> Prompt:
All of the data should be copied exactly, with the pictures left out.
◇ ◇ ◇ ◇ ◇
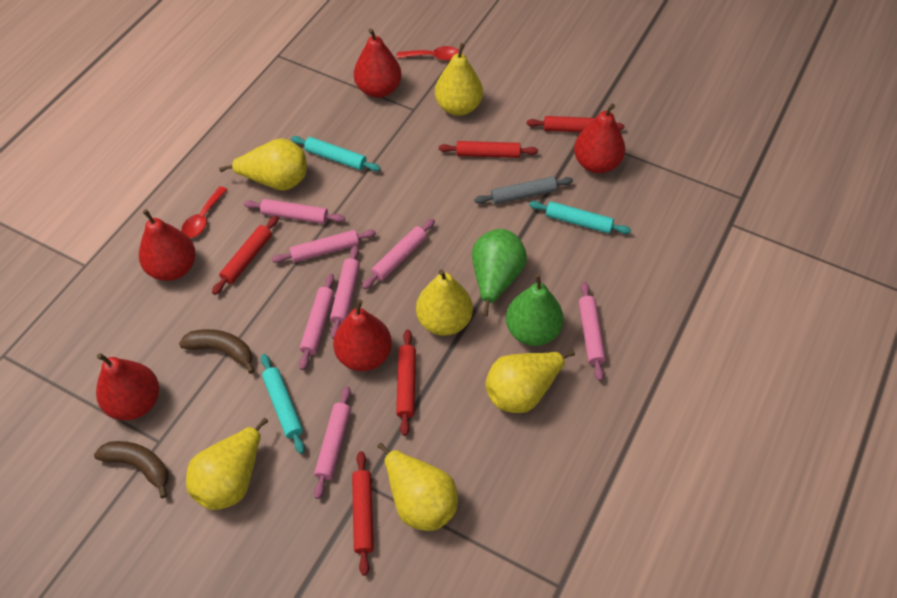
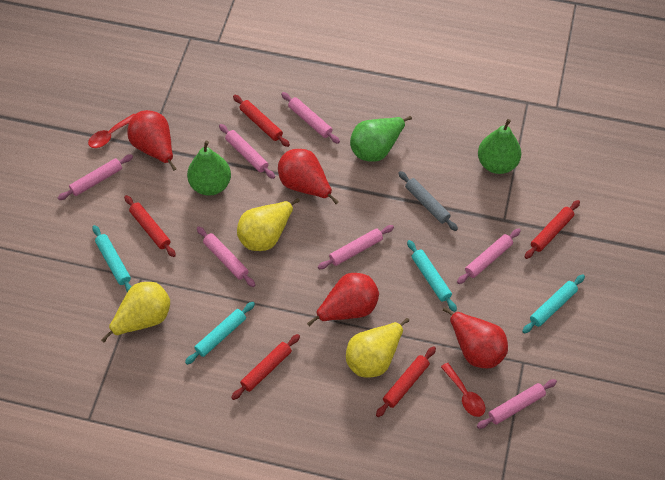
brown banana: 2 -> 0
green pear: 2 -> 3
red pear: 5 -> 4
turquoise rolling pin: 3 -> 4
yellow pear: 6 -> 3

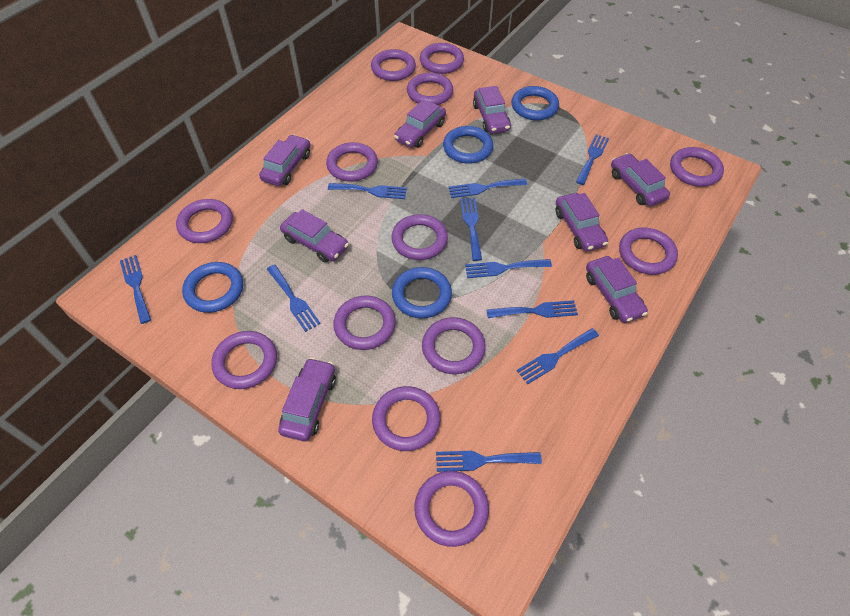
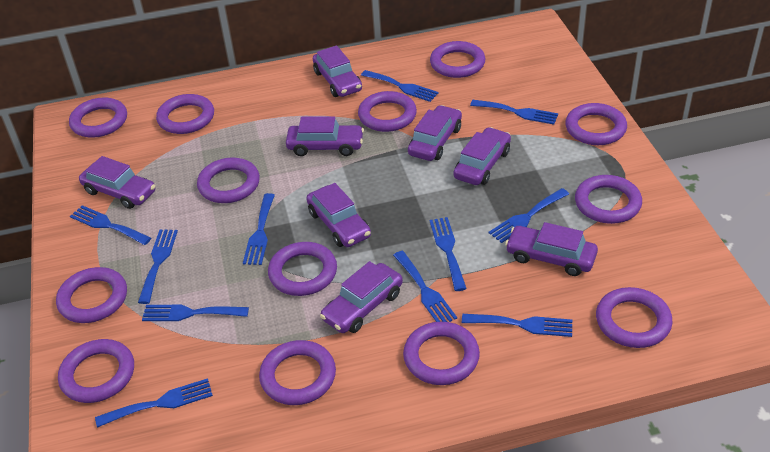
blue fork: 10 -> 11
blue ring: 4 -> 0

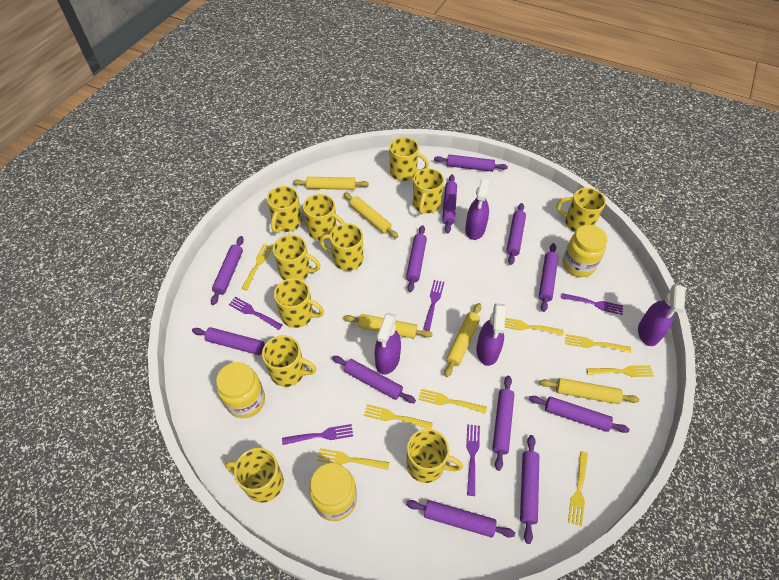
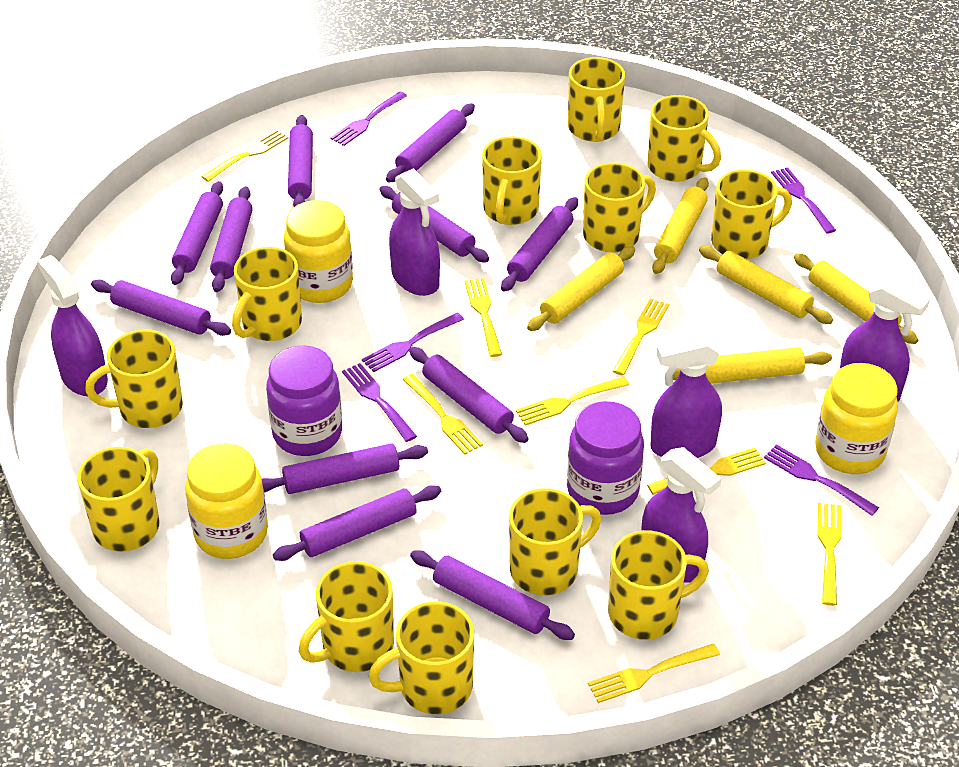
purple jar: 0 -> 2
purple rolling pin: 12 -> 11
purple spray bottle: 4 -> 5
yellow mug: 11 -> 12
◇ ◇ ◇ ◇ ◇
> Solution:
brown banana: 2 -> 0
green pear: 2 -> 3
red pear: 5 -> 4
turquoise rolling pin: 3 -> 4
yellow pear: 6 -> 3

blue fork: 10 -> 11
blue ring: 4 -> 0

purple jar: 0 -> 2
purple rolling pin: 12 -> 11
purple spray bottle: 4 -> 5
yellow mug: 11 -> 12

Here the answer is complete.